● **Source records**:
%%
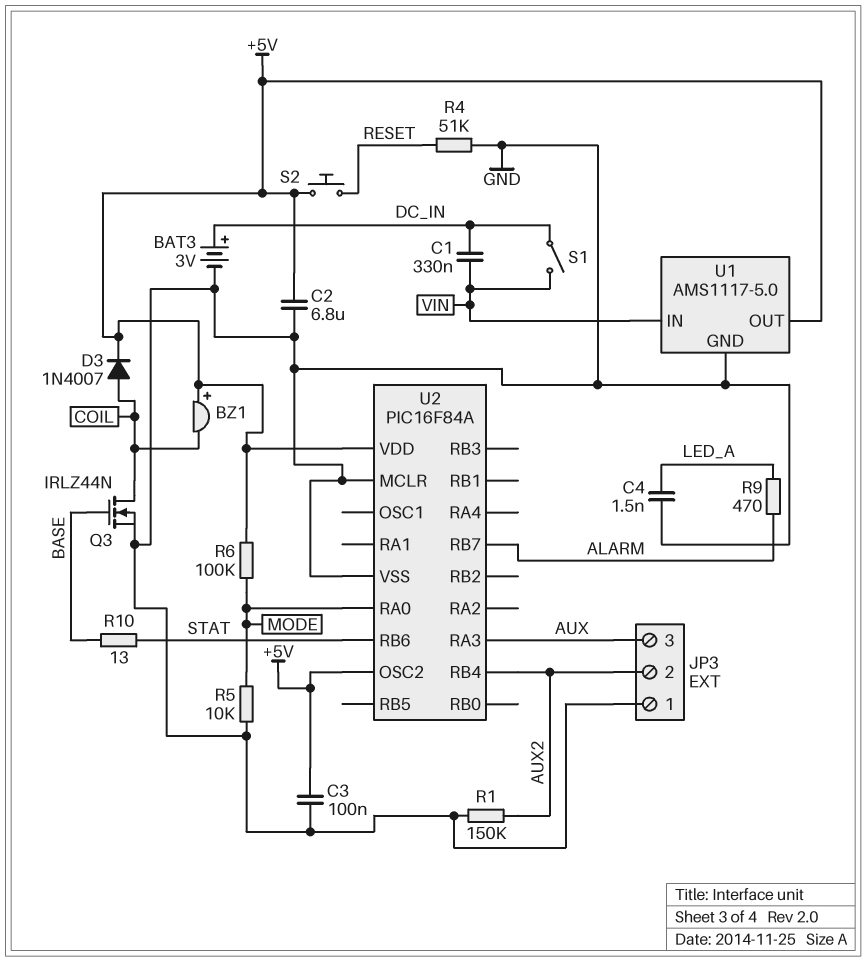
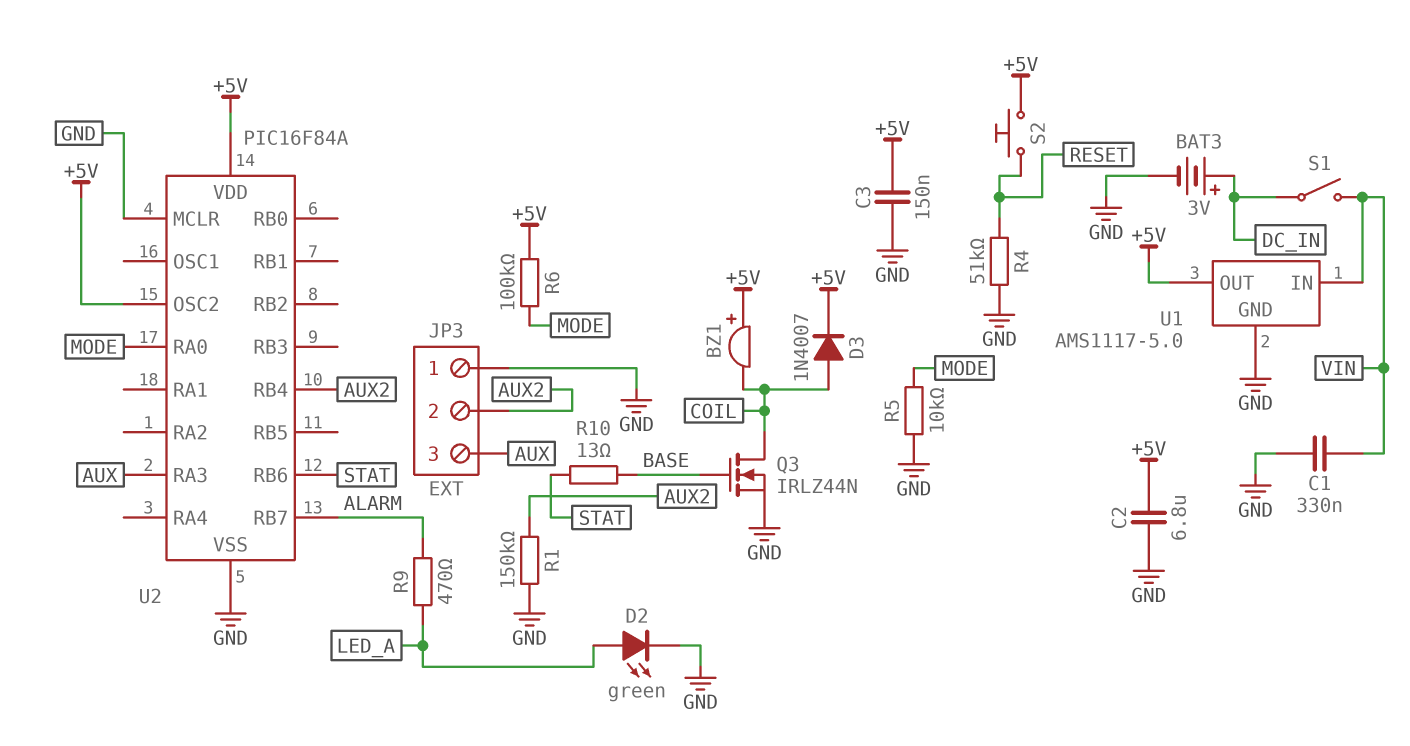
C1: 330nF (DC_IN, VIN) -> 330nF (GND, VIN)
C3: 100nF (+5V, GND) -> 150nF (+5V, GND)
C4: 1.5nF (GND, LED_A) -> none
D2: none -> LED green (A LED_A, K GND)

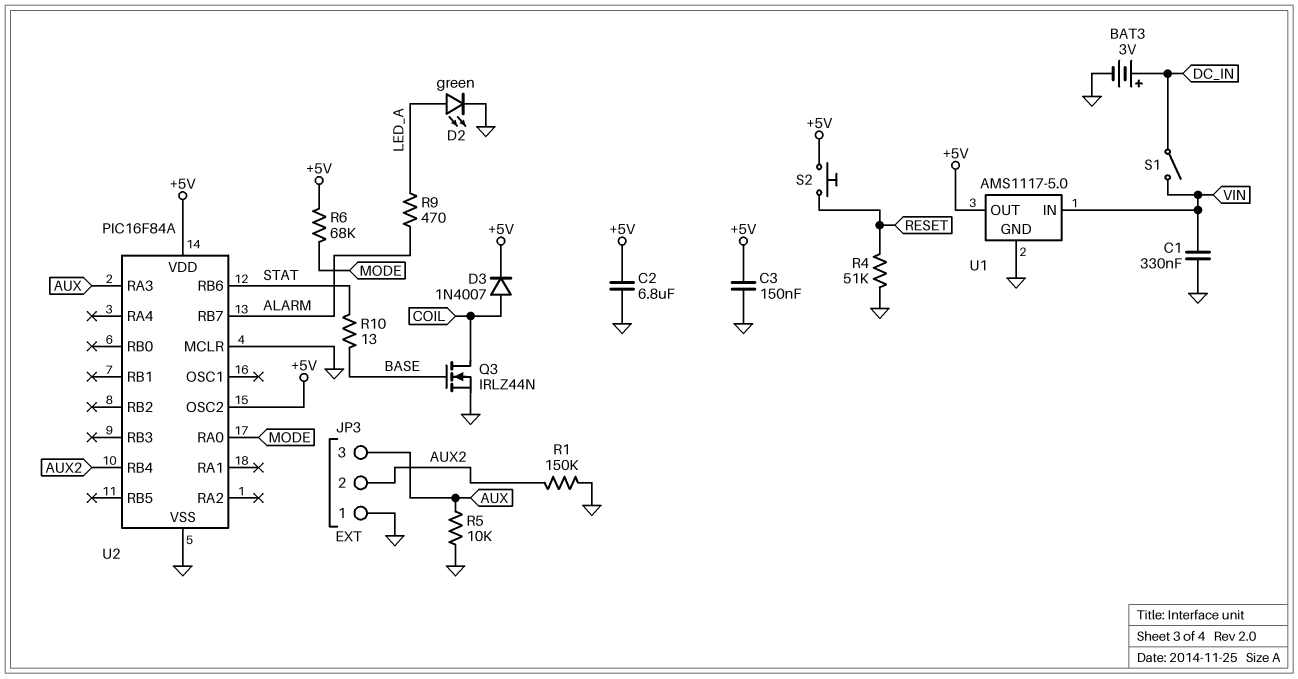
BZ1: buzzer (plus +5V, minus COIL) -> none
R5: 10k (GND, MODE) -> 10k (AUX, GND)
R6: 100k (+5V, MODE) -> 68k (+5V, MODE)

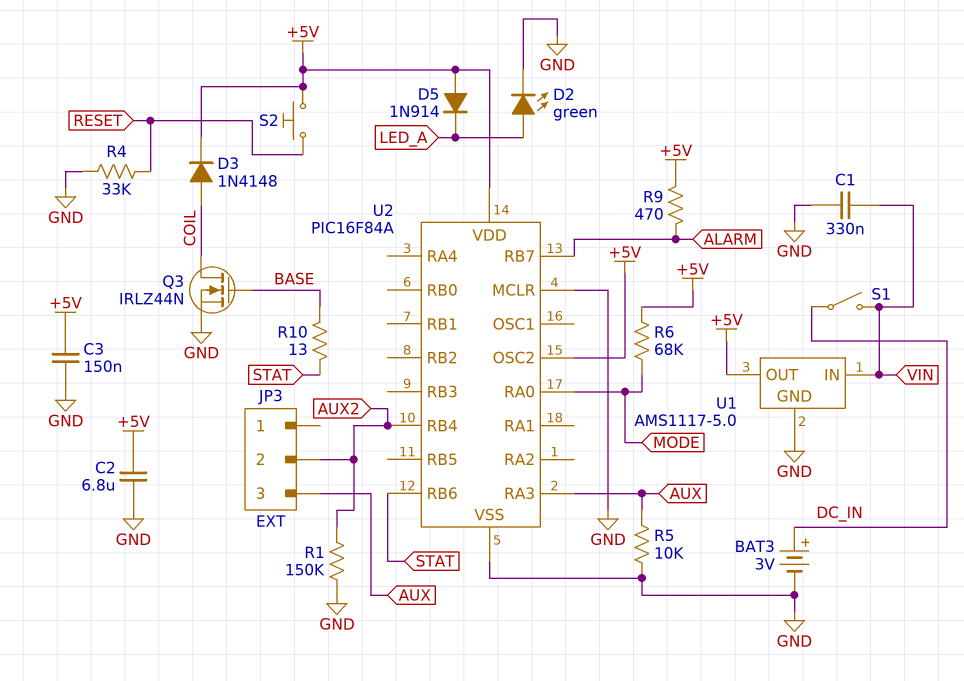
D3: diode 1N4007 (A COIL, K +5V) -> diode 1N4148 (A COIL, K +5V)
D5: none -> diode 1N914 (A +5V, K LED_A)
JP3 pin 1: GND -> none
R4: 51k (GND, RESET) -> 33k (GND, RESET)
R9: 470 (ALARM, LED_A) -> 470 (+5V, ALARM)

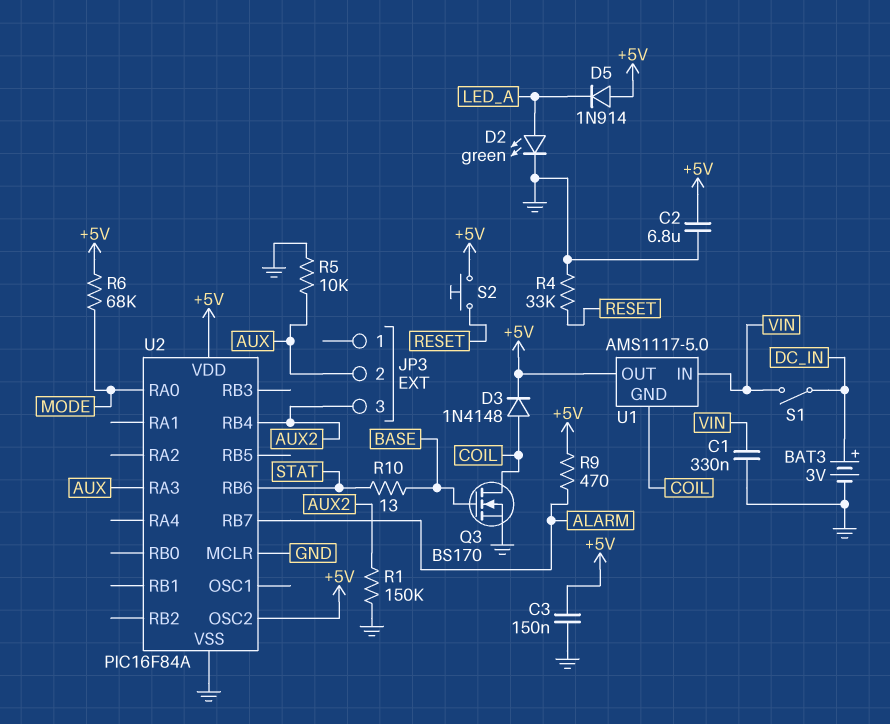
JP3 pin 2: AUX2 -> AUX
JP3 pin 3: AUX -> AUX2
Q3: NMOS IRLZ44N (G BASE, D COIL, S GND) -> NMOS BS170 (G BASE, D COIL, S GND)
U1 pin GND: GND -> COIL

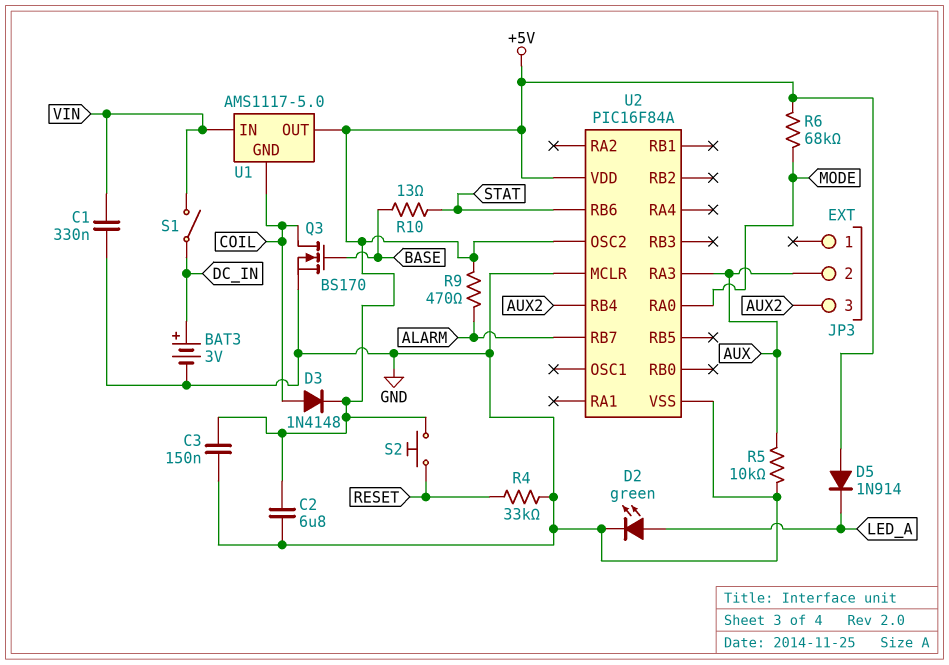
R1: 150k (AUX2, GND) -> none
%%
Leave the pictures out and reproduce each record exactly as written.

● **Result**:
C1: 330nF (DC_IN, VIN) -> 330nF (GND, VIN)
C3: 100nF (+5V, GND) -> 150nF (+5V, GND)
C4: 1.5nF (GND, LED_A) -> none
D2: none -> LED green (A LED_A, K GND)

BZ1: buzzer (plus +5V, minus COIL) -> none
R5: 10k (GND, MODE) -> 10k (AUX, GND)
R6: 100k (+5V, MODE) -> 68k (+5V, MODE)

D3: diode 1N4007 (A COIL, K +5V) -> diode 1N4148 (A COIL, K +5V)
D5: none -> diode 1N914 (A +5V, K LED_A)
JP3 pin 1: GND -> none
R4: 51k (GND, RESET) -> 33k (GND, RESET)
R9: 470 (ALARM, LED_A) -> 470 (+5V, ALARM)

JP3 pin 2: AUX2 -> AUX
JP3 pin 3: AUX -> AUX2
Q3: NMOS IRLZ44N (G BASE, D COIL, S GND) -> NMOS BS170 (G BASE, D COIL, S GND)
U1 pin GND: GND -> COIL

R1: 150k (AUX2, GND) -> none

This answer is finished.